* [Exercise data]
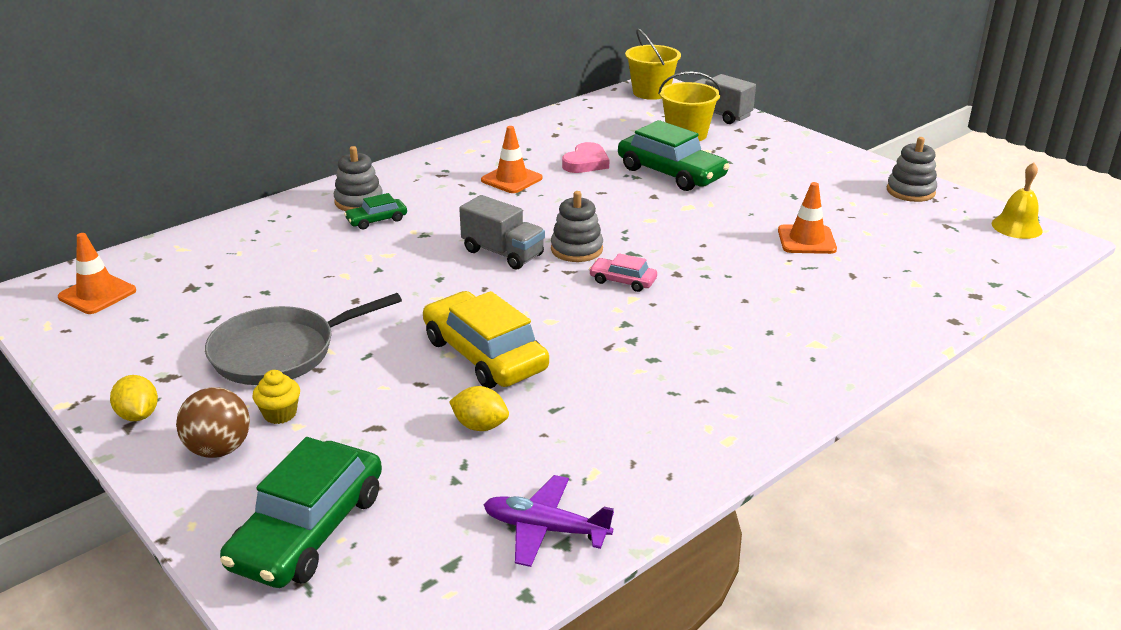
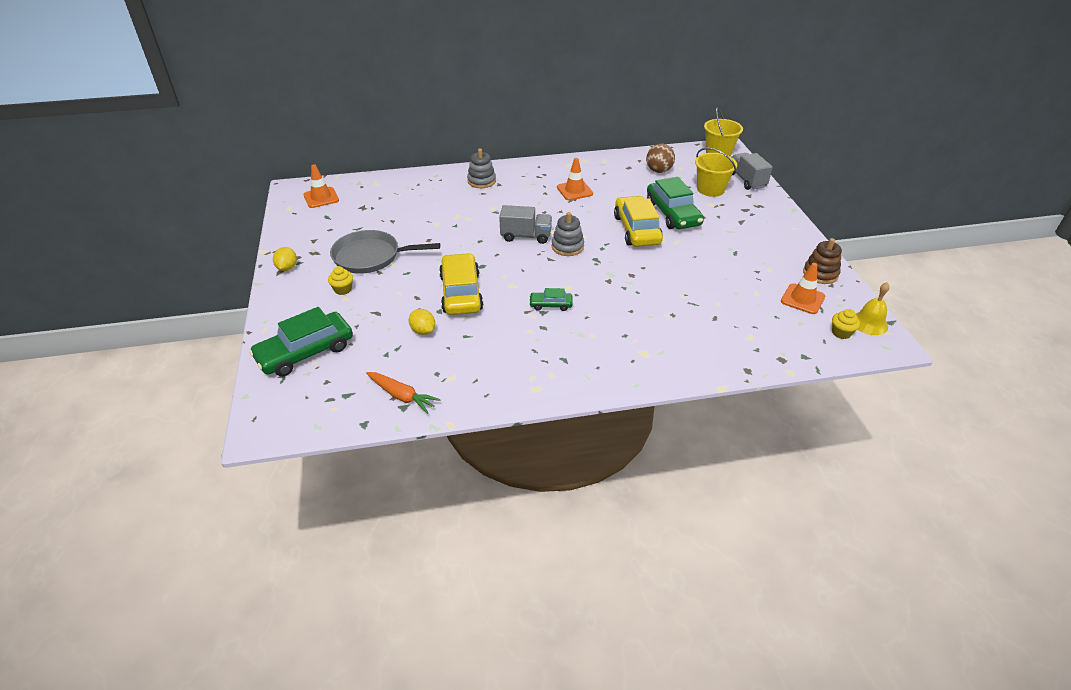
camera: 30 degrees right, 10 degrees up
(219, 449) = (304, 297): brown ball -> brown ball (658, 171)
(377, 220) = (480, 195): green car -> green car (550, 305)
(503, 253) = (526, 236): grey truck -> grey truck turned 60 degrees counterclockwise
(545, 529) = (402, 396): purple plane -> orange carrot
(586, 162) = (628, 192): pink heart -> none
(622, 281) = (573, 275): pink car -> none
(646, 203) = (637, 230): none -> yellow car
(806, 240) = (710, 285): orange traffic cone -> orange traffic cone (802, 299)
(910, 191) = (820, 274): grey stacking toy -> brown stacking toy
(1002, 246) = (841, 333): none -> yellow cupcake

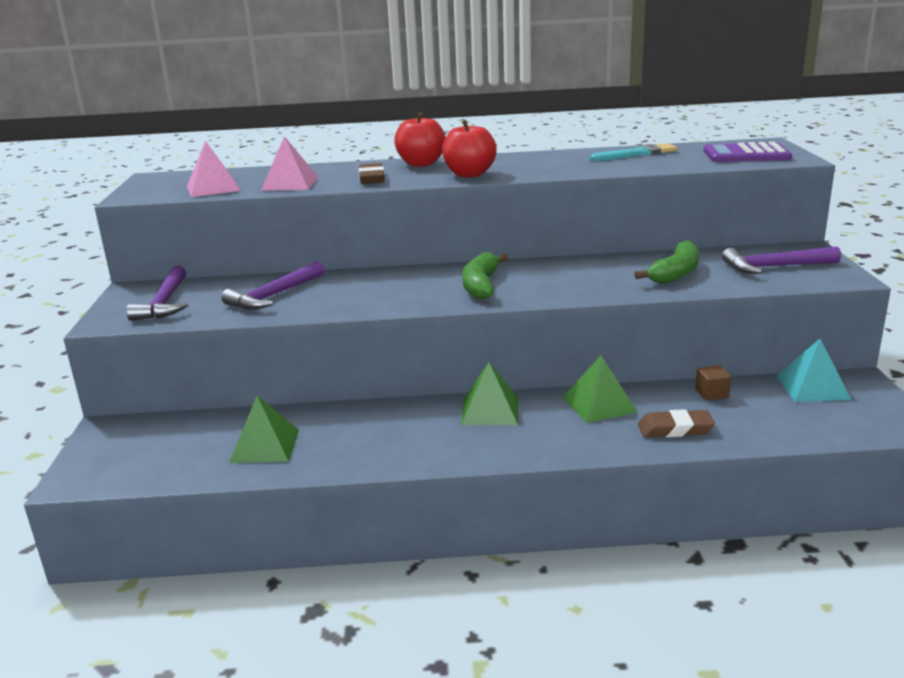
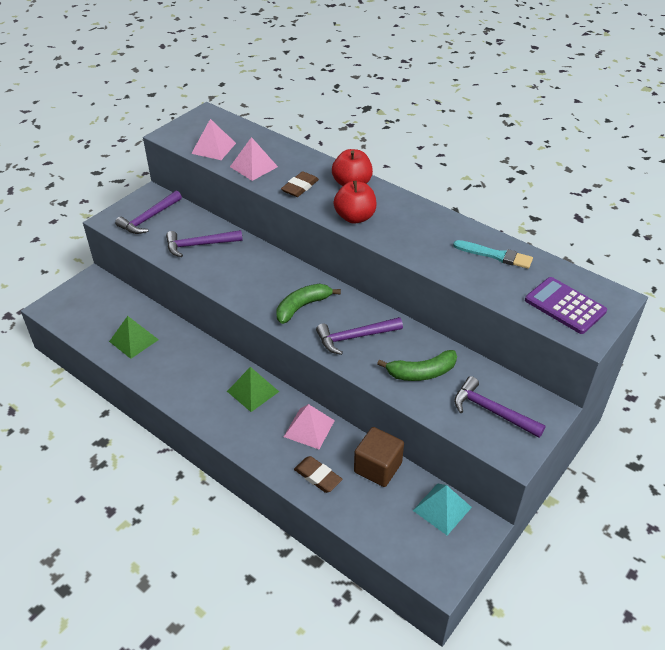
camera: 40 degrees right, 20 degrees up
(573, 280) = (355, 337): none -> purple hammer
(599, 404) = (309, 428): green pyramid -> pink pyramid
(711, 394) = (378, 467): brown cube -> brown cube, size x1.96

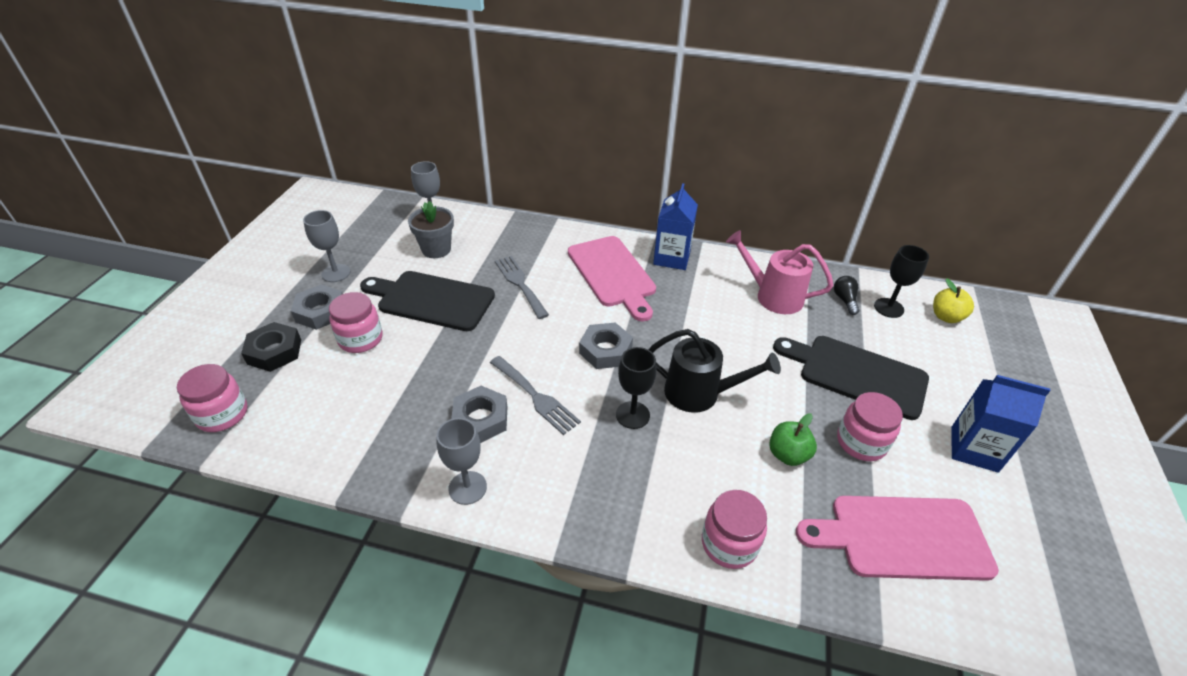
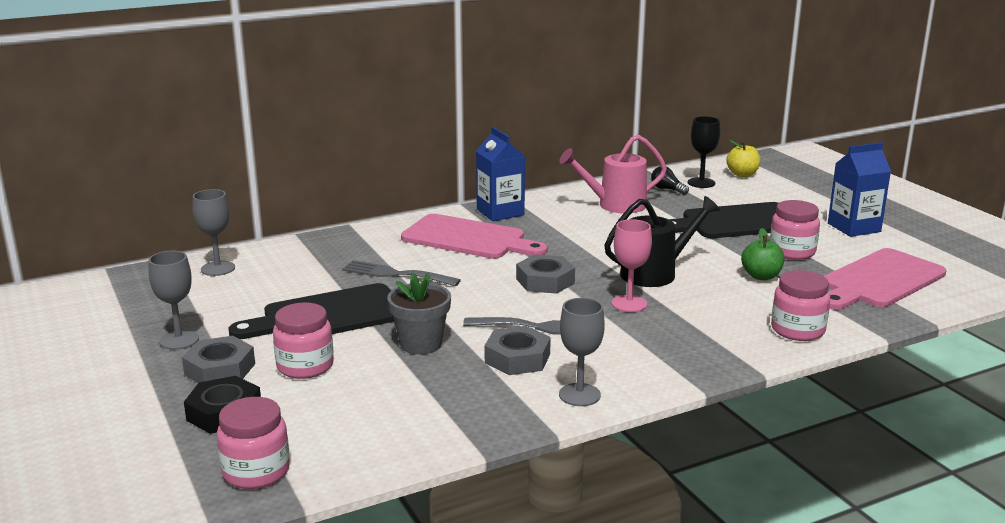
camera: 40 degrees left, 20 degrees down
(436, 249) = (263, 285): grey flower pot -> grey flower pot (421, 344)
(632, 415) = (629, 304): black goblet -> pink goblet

* [Problem] Exactly as they stand, write the lines from the one holding "(1002, 246) = (841, 333): none" to the end of the material, both ends included. Do not copy the pictures.

* [Written response]
(1002, 246) = (841, 333): none -> yellow cupcake

camera: 40 degrees right, 20 degrees up
(573, 280) = (355, 337): none -> purple hammer
(599, 404) = (309, 428): green pyramid -> pink pyramid
(711, 394) = (378, 467): brown cube -> brown cube, size x1.96

camera: 40 degrees left, 20 degrees down
(436, 249) = (263, 285): grey flower pot -> grey flower pot (421, 344)
(632, 415) = (629, 304): black goblet -> pink goblet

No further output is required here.